Geospatial object detection data:

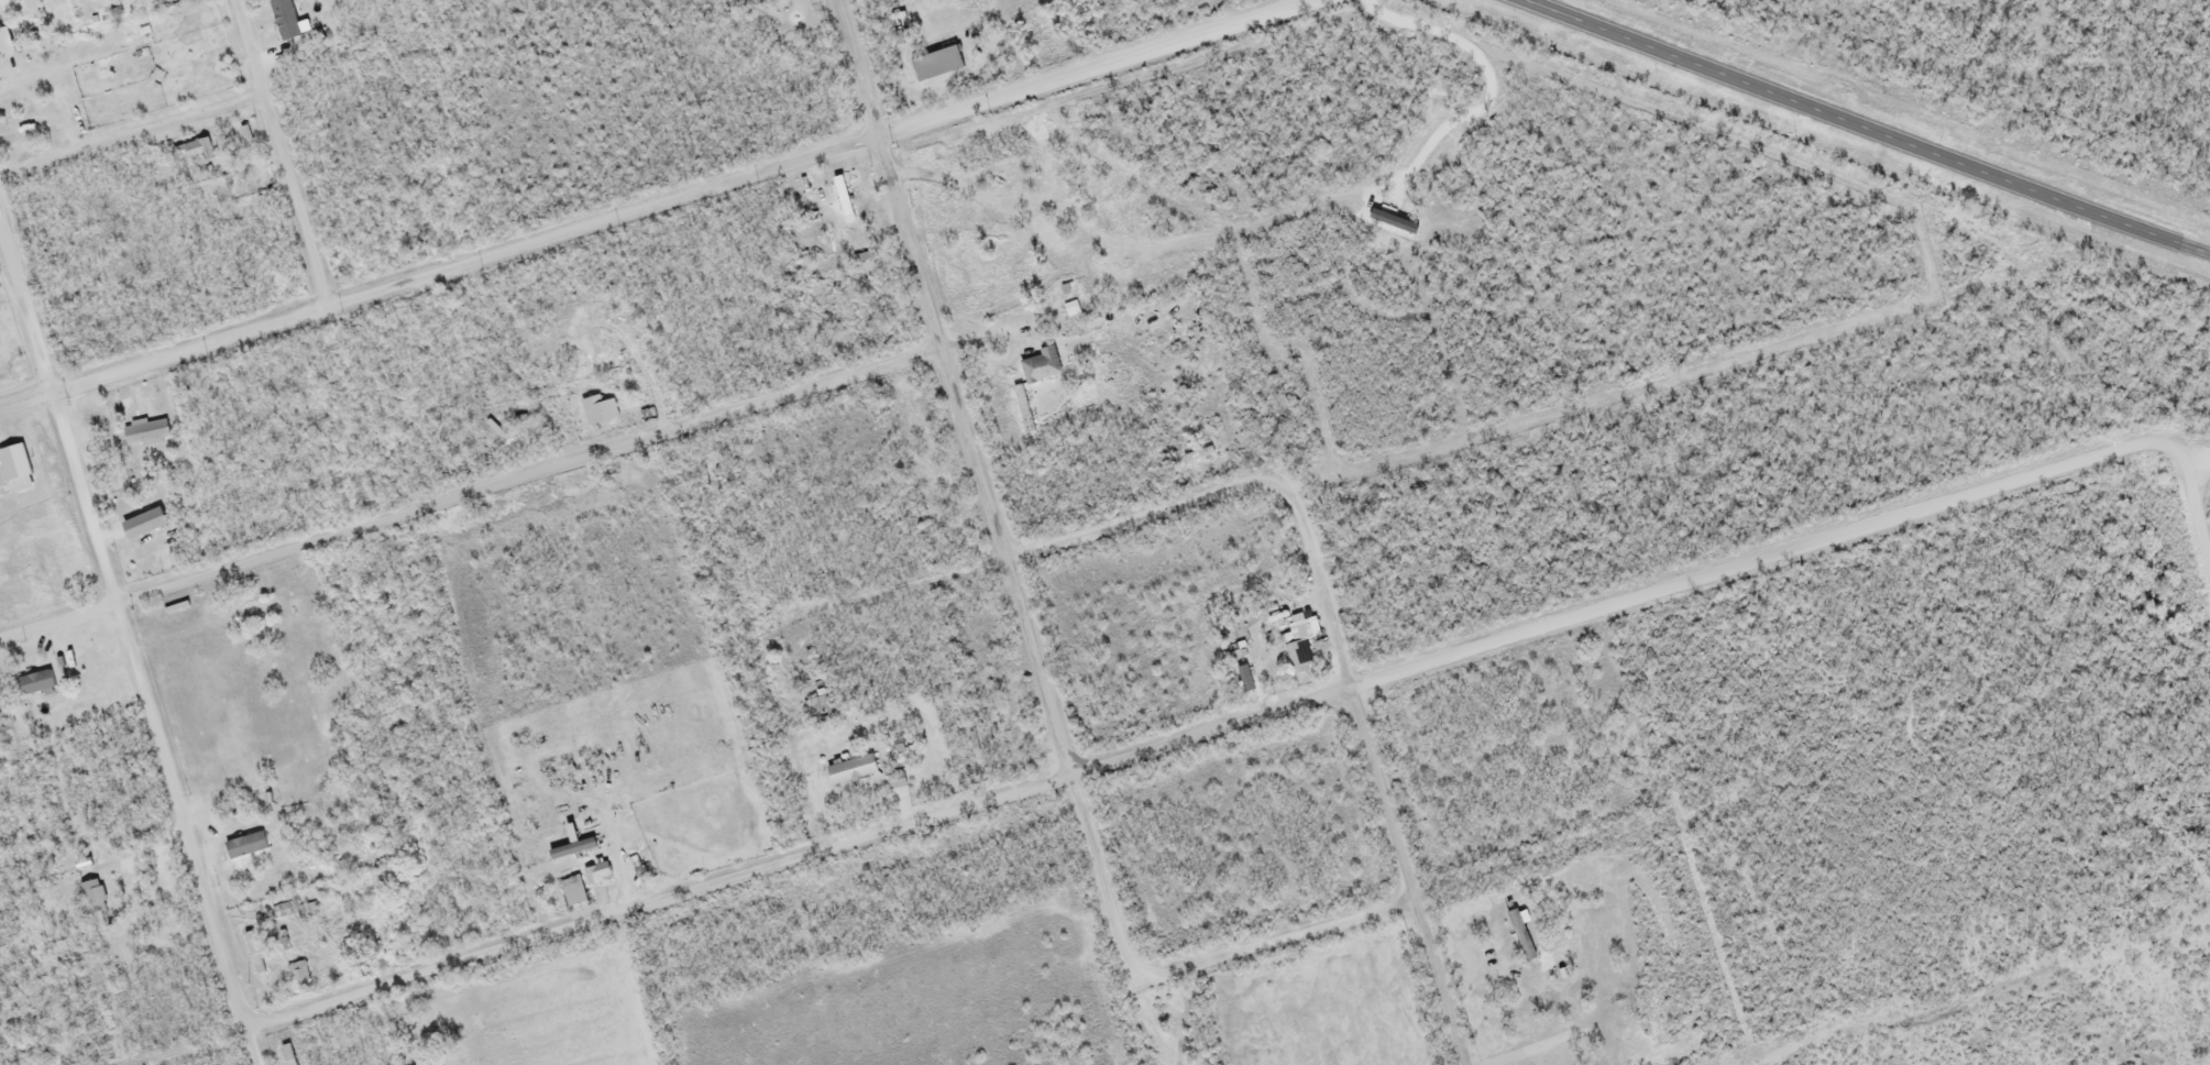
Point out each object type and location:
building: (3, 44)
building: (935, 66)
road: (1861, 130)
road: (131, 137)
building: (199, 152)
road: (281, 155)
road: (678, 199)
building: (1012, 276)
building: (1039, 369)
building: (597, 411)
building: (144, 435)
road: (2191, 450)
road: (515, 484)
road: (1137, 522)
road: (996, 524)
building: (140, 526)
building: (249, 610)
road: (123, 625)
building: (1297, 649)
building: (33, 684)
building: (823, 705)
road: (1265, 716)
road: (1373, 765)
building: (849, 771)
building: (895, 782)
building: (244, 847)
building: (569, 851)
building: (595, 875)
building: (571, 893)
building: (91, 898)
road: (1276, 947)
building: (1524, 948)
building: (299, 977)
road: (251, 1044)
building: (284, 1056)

Exercise details >> An exact copy of all the data above is required; omit any pictures.

Answer for this exercise >>
Point out each object type and location:
building: (3, 44)
building: (935, 66)
road: (1861, 130)
road: (131, 137)
building: (199, 152)
road: (281, 155)
road: (678, 199)
building: (1012, 276)
building: (1039, 369)
building: (597, 411)
building: (144, 435)
road: (2191, 450)
road: (515, 484)
road: (1137, 522)
road: (996, 524)
building: (140, 526)
building: (249, 610)
road: (123, 625)
building: (1297, 649)
building: (33, 684)
building: (823, 705)
road: (1265, 716)
road: (1373, 765)
building: (849, 771)
building: (895, 782)
building: (244, 847)
building: (569, 851)
building: (595, 875)
building: (571, 893)
building: (91, 898)
road: (1276, 947)
building: (1524, 948)
building: (299, 977)
road: (251, 1044)
building: (284, 1056)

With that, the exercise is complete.